BEGIN
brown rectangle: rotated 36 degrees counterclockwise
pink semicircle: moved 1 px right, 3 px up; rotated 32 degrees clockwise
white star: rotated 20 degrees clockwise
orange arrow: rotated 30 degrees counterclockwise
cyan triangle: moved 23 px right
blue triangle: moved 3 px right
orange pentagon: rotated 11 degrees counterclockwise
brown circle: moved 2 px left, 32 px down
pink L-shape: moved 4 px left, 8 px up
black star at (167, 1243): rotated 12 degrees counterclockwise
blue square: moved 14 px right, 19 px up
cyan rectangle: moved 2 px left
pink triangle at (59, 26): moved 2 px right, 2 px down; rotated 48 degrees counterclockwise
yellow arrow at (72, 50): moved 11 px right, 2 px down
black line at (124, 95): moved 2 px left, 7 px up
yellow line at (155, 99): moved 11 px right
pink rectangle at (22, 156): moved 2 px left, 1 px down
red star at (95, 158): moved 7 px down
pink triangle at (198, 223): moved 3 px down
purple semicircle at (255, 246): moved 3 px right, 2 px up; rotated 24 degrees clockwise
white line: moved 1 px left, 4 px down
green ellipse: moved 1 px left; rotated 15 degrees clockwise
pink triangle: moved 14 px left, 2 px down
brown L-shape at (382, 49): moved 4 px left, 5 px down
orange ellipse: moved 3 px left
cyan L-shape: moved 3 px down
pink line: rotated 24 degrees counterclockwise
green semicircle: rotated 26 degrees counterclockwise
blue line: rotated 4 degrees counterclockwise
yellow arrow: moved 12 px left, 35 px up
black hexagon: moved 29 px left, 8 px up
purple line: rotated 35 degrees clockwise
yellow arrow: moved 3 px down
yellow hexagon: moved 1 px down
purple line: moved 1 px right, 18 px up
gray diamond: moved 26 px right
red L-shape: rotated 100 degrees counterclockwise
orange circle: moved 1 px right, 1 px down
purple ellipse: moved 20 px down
END
■ EXERCISE DESCRIPTION ■
Find the string "ellipse" in the lines above and count those lines. Give only that count.

■ TASK SOLUTION ■
3